::: DATA IN THIS EXERCISE :::

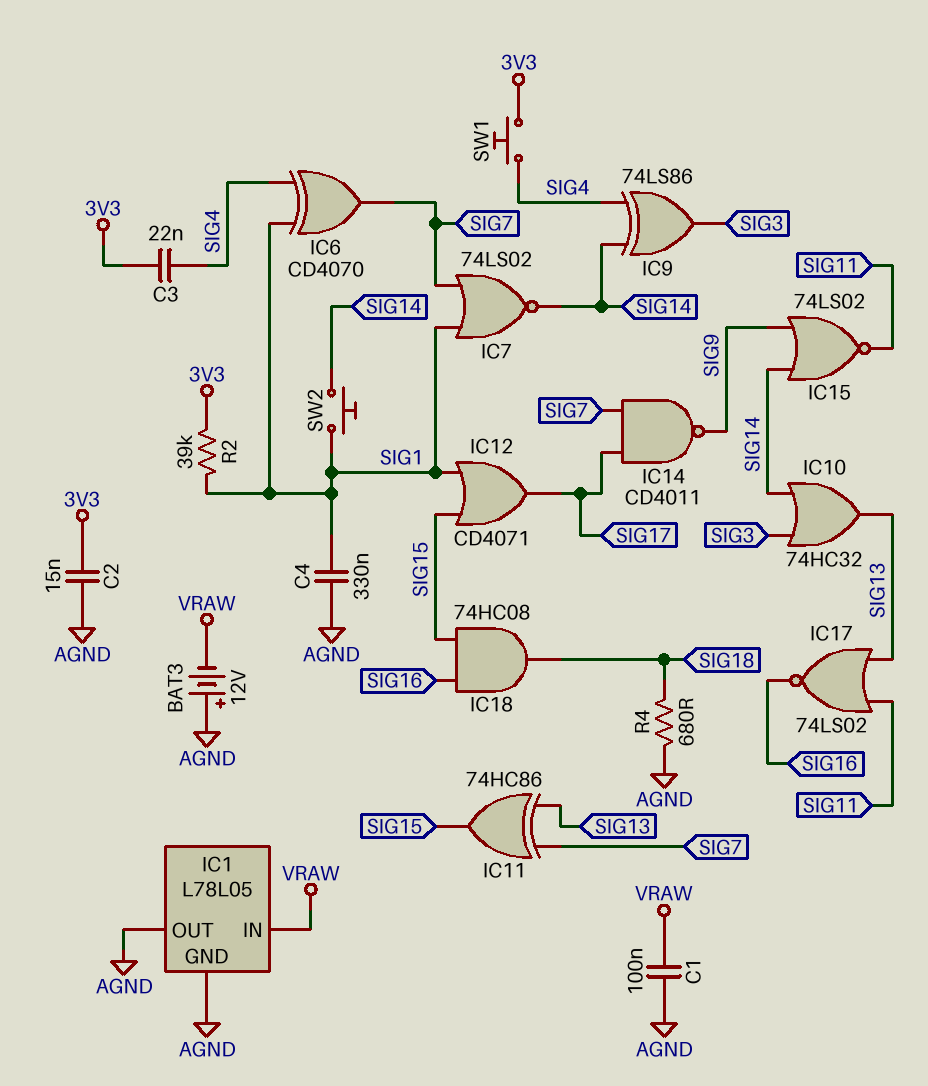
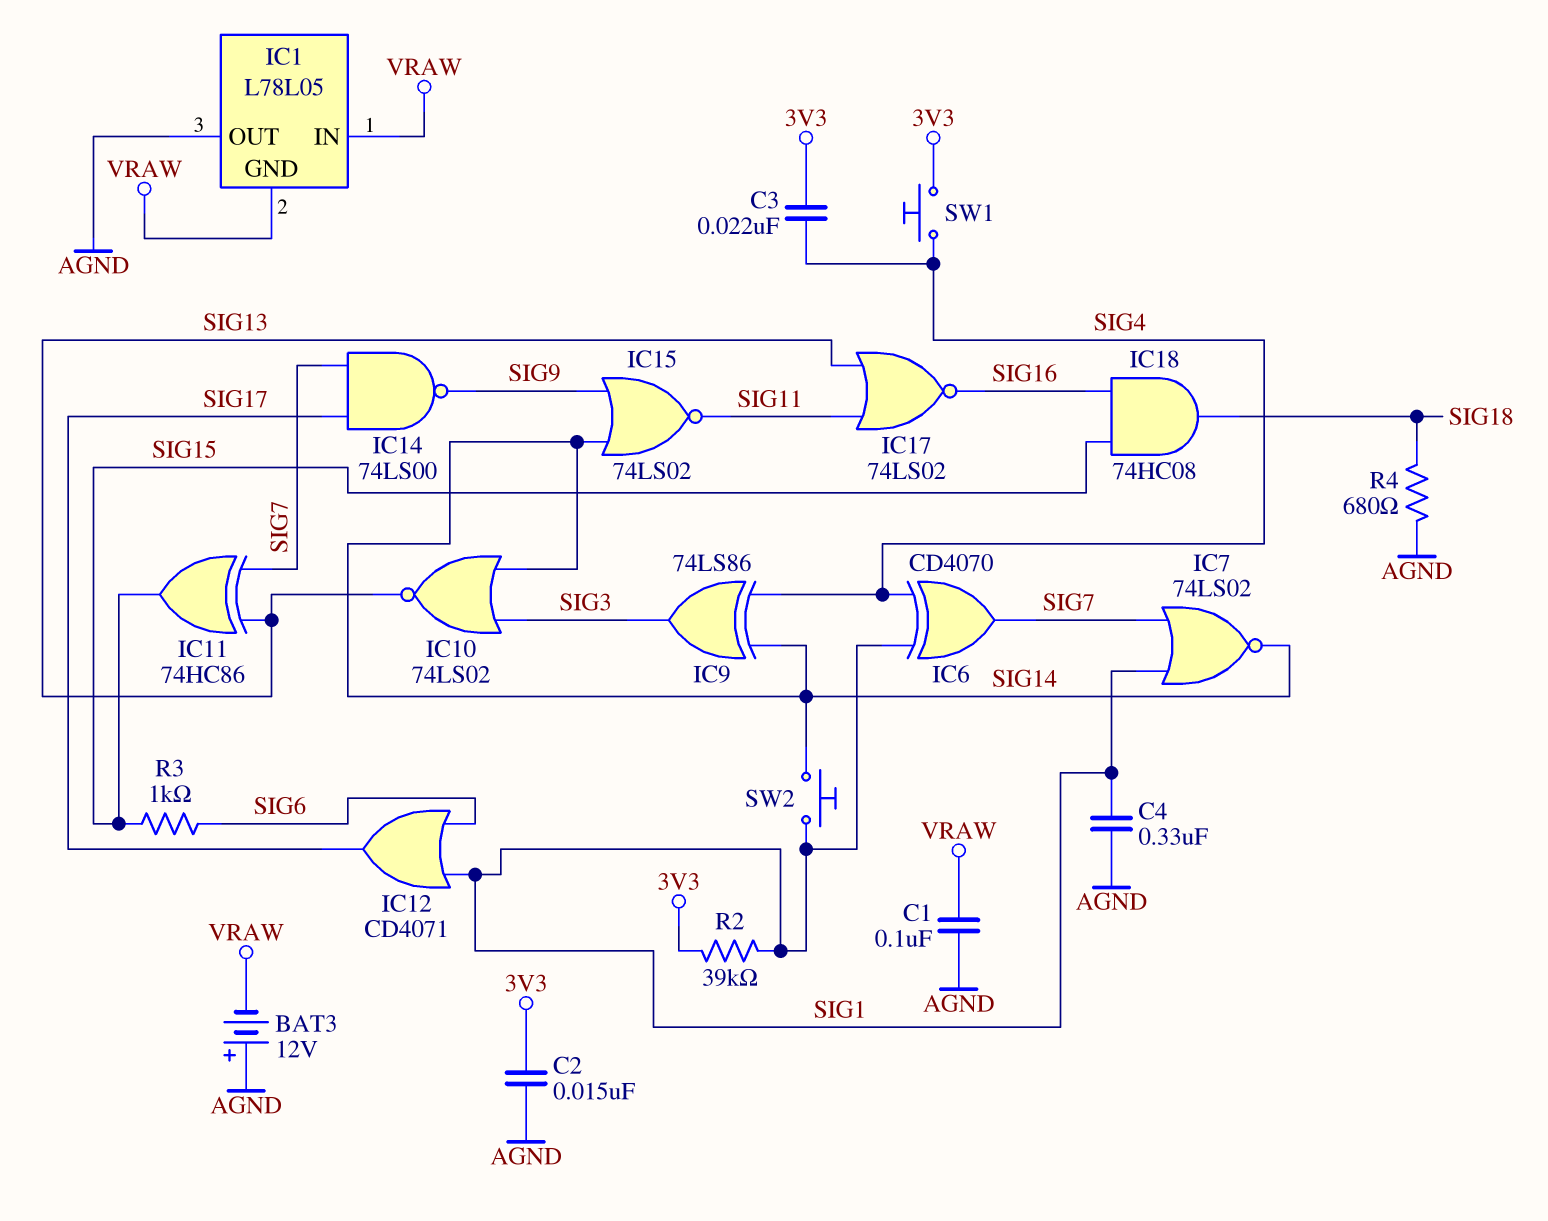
IC1 pin GND: AGND -> VRAW
IC10: OR 74HC32 (in SIG3, in SIG14, out SIG13) -> NOR 74LS02 (in SIG3, in SIG14, out SIG13)
IC12: OR CD4071 (in SIG1, in SIG15, out SIG17) -> OR CD4071 (in SIG1, in SIG6, out SIG17)
IC14: NAND CD4011 (in SIG7, in SIG17, out SIG9) -> NAND 74LS00 (in SIG7, in SIG17, out SIG9)
R3: none -> 1k (SIG6, SIG15)

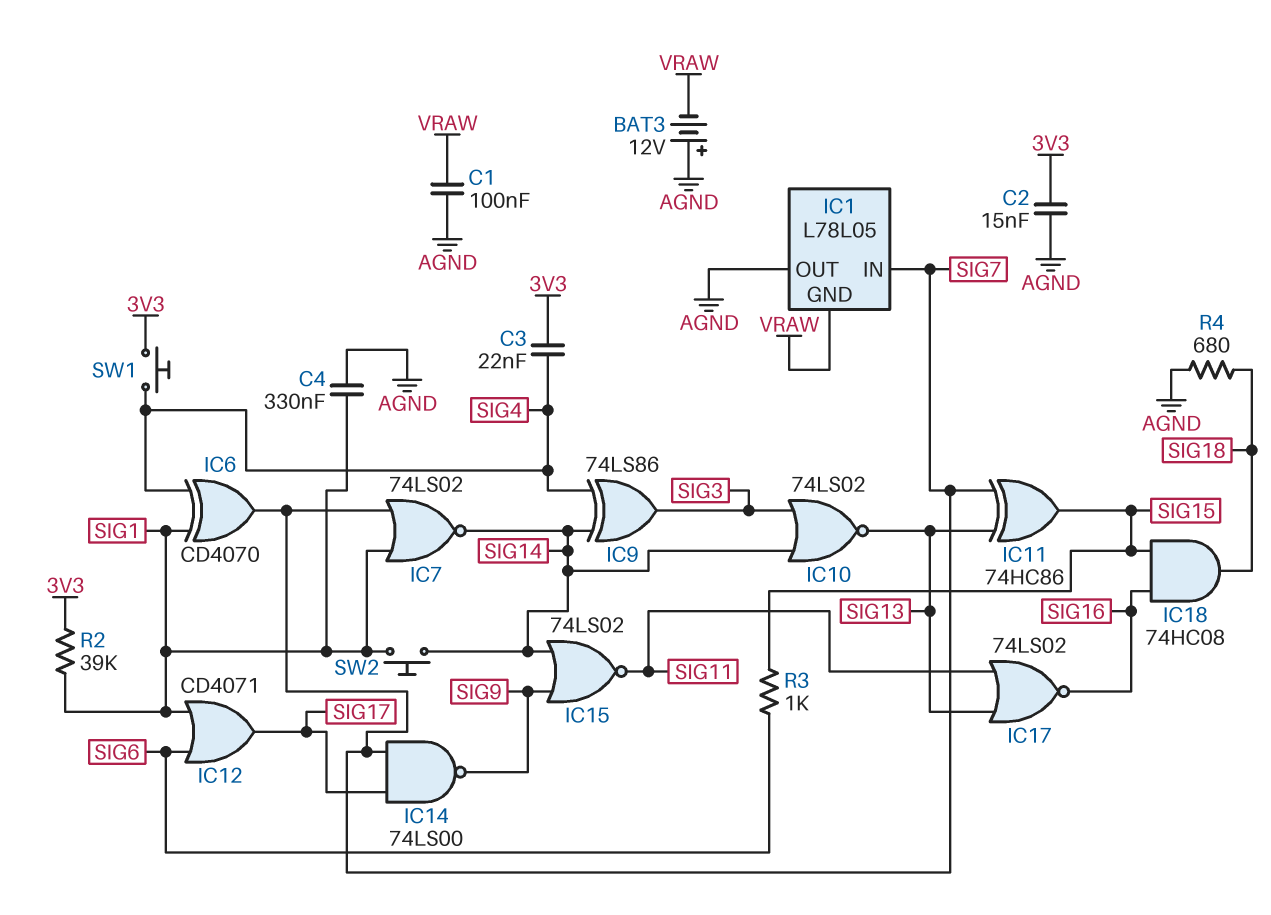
IC1 pin IN: VRAW -> SIG7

:::

When a line among the entries above contains "VRAW", copy it.

EXERCISE OUTPUT:
IC1 pin GND: AGND -> VRAW
IC1 pin IN: VRAW -> SIG7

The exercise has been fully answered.